Reproduce the material below word for word, keeping every line unchanged.

(PROVIDED RECORDS Opens)

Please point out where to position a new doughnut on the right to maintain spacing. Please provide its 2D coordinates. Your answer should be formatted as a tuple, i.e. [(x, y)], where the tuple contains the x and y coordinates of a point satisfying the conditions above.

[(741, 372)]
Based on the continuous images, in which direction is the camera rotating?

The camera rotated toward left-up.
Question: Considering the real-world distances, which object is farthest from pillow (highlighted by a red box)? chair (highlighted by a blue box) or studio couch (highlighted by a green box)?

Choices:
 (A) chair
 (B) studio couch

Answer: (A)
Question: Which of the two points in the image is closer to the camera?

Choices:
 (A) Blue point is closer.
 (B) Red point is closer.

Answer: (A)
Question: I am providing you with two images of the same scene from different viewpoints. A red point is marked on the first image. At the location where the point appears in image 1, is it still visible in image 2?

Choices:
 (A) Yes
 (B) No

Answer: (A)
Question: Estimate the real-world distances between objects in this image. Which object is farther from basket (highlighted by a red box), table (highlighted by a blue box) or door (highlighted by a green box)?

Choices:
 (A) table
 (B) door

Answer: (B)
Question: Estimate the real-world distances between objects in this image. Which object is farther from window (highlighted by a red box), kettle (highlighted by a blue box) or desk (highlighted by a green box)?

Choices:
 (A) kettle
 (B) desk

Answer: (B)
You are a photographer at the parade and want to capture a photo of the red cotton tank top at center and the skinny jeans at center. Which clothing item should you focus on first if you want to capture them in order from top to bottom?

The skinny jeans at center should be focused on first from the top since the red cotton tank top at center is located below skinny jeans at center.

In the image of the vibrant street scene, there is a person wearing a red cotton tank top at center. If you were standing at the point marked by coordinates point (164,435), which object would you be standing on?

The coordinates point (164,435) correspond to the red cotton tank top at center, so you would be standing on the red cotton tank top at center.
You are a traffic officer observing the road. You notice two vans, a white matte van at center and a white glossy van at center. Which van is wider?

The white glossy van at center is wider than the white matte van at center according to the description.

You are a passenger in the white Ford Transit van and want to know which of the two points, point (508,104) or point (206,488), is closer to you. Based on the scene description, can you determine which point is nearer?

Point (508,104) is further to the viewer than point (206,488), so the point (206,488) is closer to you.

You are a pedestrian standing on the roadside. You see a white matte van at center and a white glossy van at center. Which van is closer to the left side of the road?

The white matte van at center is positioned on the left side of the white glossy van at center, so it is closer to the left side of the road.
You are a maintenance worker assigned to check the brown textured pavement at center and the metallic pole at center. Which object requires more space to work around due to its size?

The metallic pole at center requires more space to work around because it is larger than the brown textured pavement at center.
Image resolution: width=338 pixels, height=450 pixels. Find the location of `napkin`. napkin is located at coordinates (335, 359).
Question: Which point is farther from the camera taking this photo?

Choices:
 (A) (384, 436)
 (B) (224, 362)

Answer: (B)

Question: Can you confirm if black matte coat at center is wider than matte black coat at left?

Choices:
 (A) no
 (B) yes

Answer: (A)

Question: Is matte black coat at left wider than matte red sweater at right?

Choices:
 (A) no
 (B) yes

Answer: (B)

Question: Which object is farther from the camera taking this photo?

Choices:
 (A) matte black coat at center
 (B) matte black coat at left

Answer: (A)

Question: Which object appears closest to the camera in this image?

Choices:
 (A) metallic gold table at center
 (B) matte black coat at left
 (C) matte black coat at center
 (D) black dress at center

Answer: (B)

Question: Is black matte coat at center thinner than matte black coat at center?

(PROVIDED RECORDS Closes)

[RESPONSE FOR THIS EXERCISE]
Please point out where to position a new doughnut on the right to maintain spacing. Please provide its 2D coordinates. Your answer should be formatted as a tuple, i.e. [(x, y)], where the tuple contains the x and y coordinates of a point satisfying the conditions above.

[(741, 372)]
Based on the continuous images, in which direction is the camera rotating?

The camera rotated toward left-up.
Question: Considering the real-world distances, which object is farthest from pillow (highlighted by a red box)? chair (highlighted by a blue box) or studio couch (highlighted by a green box)?

Choices:
 (A) chair
 (B) studio couch

Answer: (A)
Question: Which of the two points in the image is closer to the camera?

Choices:
 (A) Blue point is closer.
 (B) Red point is closer.

Answer: (A)
Question: I am providing you with two images of the same scene from different viewpoints. A red point is marked on the first image. At the location where the point appears in image 1, is it still visible in image 2?

Choices:
 (A) Yes
 (B) No

Answer: (A)
Question: Estimate the real-world distances between objects in this image. Which object is farther from basket (highlighted by a red box), table (highlighted by a blue box) or door (highlighted by a green box)?

Choices:
 (A) table
 (B) door

Answer: (B)
Question: Estimate the real-world distances between objects in this image. Which object is farther from window (highlighted by a red box), kettle (highlighted by a blue box) or desk (highlighted by a green box)?

Choices:
 (A) kettle
 (B) desk

Answer: (B)
You are a photographer at the parade and want to capture a photo of the red cotton tank top at center and the skinny jeans at center. Which clothing item should you focus on first if you want to capture them in order from top to bottom?

The skinny jeans at center should be focused on first from the top since the red cotton tank top at center is located below skinny jeans at center.

In the image of the vibrant street scene, there is a person wearing a red cotton tank top at center. If you were standing at the point marked by coordinates point (164,435), which object would you be standing on?

The coordinates point (164,435) correspond to the red cotton tank top at center, so you would be standing on the red cotton tank top at center.
You are a traffic officer observing the road. You notice two vans, a white matte van at center and a white glossy van at center. Which van is wider?

The white glossy van at center is wider than the white matte van at center according to the description.

You are a passenger in the white Ford Transit van and want to know which of the two points, point (508,104) or point (206,488), is closer to you. Based on the scene description, can you determine which point is nearer?

Point (508,104) is further to the viewer than point (206,488), so the point (206,488) is closer to you.

You are a pedestrian standing on the roadside. You see a white matte van at center and a white glossy van at center. Which van is closer to the left side of the road?

The white matte van at center is positioned on the left side of the white glossy van at center, so it is closer to the left side of the road.
You are a maintenance worker assigned to check the brown textured pavement at center and the metallic pole at center. Which object requires more space to work around due to its size?

The metallic pole at center requires more space to work around because it is larger than the brown textured pavement at center.
Image resolution: width=338 pixels, height=450 pixels. Find the location of `napkin`. napkin is located at coordinates (335, 359).
Question: Which point is farther from the camera taking this photo?

Choices:
 (A) (384, 436)
 (B) (224, 362)

Answer: (B)

Question: Can you confirm if black matte coat at center is wider than matte black coat at left?

Choices:
 (A) no
 (B) yes

Answer: (A)

Question: Is matte black coat at left wider than matte red sweater at right?

Choices:
 (A) no
 (B) yes

Answer: (B)

Question: Which object is farther from the camera taking this photo?

Choices:
 (A) matte black coat at center
 (B) matte black coat at left

Answer: (A)

Question: Which object appears closest to the camera in this image?

Choices:
 (A) metallic gold table at center
 (B) matte black coat at left
 (C) matte black coat at center
 (D) black dress at center

Answer: (B)

Question: Is black matte coat at center thinner than matte black coat at center?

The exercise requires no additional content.